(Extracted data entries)
====
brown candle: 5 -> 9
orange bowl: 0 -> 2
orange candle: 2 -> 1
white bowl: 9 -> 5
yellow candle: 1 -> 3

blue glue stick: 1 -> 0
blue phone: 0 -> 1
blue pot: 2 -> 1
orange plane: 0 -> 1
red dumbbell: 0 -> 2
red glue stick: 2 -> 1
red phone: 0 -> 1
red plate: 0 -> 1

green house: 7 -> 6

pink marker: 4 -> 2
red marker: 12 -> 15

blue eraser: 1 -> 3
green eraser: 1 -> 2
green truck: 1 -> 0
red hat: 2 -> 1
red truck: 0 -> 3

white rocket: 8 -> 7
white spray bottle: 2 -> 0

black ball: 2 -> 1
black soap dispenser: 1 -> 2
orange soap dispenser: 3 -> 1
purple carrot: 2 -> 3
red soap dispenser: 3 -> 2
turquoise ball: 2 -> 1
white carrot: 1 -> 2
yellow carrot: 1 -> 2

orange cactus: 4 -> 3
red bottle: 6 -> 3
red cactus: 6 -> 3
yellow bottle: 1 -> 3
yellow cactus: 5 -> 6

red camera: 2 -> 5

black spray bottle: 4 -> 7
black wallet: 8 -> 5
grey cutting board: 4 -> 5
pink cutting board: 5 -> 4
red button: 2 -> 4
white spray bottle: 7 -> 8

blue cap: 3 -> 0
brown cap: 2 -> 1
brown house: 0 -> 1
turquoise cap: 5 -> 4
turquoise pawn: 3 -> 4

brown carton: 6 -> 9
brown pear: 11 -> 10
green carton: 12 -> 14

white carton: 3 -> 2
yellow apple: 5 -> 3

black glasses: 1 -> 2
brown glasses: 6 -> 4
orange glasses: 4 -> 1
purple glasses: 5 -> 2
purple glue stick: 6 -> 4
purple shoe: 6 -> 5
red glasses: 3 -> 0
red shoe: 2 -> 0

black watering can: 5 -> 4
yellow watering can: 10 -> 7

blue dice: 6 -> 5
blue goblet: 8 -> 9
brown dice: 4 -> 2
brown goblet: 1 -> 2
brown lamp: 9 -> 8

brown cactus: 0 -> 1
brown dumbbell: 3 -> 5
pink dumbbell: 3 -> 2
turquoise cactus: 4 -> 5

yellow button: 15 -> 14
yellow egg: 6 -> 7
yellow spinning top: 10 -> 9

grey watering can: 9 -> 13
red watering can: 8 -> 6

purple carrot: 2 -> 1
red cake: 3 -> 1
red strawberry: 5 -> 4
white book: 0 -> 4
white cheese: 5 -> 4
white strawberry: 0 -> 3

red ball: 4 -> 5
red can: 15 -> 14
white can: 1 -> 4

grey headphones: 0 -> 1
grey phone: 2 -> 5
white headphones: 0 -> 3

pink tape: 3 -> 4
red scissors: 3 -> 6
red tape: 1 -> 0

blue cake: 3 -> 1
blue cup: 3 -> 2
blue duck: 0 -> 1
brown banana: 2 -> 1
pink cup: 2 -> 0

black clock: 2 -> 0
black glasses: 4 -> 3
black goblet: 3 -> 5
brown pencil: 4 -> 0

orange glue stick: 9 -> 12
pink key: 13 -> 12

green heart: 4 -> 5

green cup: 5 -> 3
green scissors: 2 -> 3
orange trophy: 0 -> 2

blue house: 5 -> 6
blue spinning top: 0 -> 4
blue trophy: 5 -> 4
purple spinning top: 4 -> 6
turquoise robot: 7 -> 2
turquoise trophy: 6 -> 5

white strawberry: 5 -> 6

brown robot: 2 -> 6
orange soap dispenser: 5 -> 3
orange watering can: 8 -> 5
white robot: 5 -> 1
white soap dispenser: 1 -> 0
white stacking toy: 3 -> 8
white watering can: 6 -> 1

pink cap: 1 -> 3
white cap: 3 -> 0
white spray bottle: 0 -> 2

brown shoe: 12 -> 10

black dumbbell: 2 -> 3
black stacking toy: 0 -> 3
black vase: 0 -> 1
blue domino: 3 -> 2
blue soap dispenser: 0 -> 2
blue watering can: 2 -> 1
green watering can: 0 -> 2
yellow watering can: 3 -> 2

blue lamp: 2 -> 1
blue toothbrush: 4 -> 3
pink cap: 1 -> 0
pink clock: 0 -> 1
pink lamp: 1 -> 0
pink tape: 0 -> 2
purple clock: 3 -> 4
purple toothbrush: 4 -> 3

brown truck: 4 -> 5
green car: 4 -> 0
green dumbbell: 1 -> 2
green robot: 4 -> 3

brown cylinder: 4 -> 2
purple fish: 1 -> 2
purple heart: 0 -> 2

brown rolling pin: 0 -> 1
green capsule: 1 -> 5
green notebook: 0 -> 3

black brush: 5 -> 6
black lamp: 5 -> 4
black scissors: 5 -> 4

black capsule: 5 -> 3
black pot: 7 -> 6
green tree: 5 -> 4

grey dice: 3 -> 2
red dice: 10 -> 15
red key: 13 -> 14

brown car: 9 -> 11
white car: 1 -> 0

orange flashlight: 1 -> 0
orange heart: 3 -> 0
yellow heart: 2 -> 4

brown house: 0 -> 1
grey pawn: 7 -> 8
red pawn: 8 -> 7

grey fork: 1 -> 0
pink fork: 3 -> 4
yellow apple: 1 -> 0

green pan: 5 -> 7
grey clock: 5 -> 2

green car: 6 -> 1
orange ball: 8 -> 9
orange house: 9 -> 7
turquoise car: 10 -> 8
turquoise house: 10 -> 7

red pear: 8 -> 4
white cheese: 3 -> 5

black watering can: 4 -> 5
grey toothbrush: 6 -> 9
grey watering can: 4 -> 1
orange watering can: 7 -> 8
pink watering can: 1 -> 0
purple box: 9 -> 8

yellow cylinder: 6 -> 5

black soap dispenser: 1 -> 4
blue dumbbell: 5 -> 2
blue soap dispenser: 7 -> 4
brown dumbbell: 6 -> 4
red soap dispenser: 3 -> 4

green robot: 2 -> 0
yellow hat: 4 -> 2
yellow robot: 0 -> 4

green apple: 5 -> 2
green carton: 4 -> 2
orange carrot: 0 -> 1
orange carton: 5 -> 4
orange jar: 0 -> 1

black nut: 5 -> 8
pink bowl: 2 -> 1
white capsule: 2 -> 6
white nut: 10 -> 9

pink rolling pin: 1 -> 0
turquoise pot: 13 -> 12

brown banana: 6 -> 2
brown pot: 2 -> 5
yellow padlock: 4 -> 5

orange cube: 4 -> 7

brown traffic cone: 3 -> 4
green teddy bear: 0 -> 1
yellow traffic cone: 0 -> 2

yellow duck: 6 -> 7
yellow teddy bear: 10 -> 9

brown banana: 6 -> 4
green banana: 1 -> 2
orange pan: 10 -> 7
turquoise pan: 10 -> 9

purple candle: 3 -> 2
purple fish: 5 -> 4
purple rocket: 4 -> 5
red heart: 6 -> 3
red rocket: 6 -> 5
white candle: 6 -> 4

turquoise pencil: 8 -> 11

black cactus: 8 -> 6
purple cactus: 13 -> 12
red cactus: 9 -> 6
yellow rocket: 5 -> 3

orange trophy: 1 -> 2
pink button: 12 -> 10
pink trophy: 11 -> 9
====
- Task details -
Print again the lines of the entries above that fall between the line holding "green cup: 5 -> 3" and the line holding "brown robot: 2 -> 6", inclusive, exactly as they stand.

- Response to this exercise -
green cup: 5 -> 3
green scissors: 2 -> 3
orange trophy: 0 -> 2

blue house: 5 -> 6
blue spinning top: 0 -> 4
blue trophy: 5 -> 4
purple spinning top: 4 -> 6
turquoise robot: 7 -> 2
turquoise trophy: 6 -> 5

white strawberry: 5 -> 6

brown robot: 2 -> 6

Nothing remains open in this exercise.